◆ **ACTIVITY**: Would you please repeat, word for word, only the lines from the one holding "cyan square: (87, 34)" through the one holding "pink circle: (86, 90) -> (72, 81), moved" in the material below, without the pictures?
### MATERIAL SUPPLIED ###
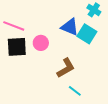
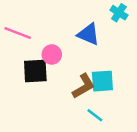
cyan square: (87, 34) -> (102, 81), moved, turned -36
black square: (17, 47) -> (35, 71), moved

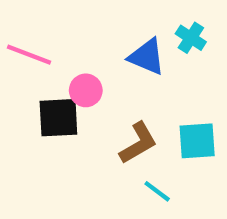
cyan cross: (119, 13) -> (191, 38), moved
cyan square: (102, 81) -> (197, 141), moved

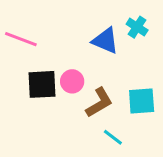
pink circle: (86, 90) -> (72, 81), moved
###
### MATERIAL SUPPLIED ###
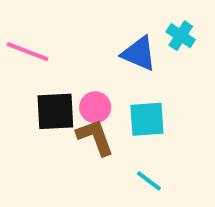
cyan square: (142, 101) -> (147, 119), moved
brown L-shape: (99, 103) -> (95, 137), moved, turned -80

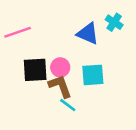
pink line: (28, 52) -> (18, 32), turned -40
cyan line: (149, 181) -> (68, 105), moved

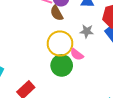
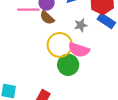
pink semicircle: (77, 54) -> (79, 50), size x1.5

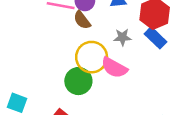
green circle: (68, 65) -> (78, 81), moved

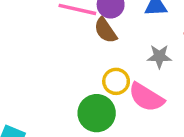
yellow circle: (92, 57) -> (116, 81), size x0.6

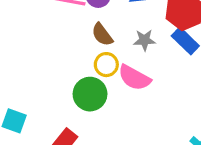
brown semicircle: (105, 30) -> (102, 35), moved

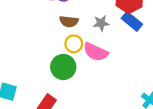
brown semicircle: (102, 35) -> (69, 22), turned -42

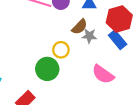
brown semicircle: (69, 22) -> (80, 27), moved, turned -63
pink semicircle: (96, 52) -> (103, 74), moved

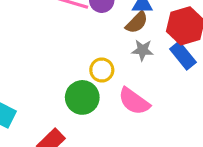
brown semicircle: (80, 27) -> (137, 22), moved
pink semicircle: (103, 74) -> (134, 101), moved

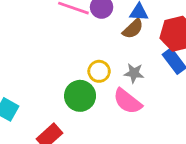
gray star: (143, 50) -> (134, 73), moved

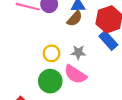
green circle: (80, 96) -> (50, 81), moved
###
### MATERIAL SUPPLIED ###
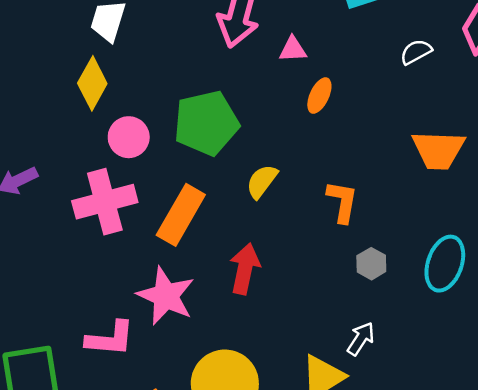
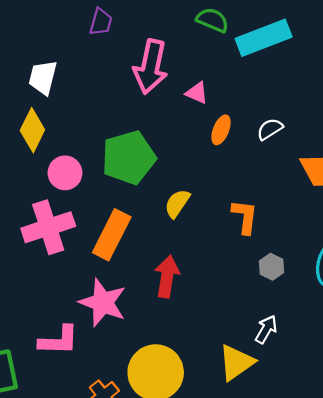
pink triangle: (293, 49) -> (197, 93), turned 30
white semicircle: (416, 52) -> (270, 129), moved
###
◆ **EXERCISE SOLUTION**:
cyan square: (87, 34) -> (102, 81), moved, turned -36
black square: (17, 47) -> (35, 71), moved

cyan cross: (119, 13) -> (191, 38), moved
cyan square: (102, 81) -> (197, 141), moved

pink circle: (86, 90) -> (72, 81), moved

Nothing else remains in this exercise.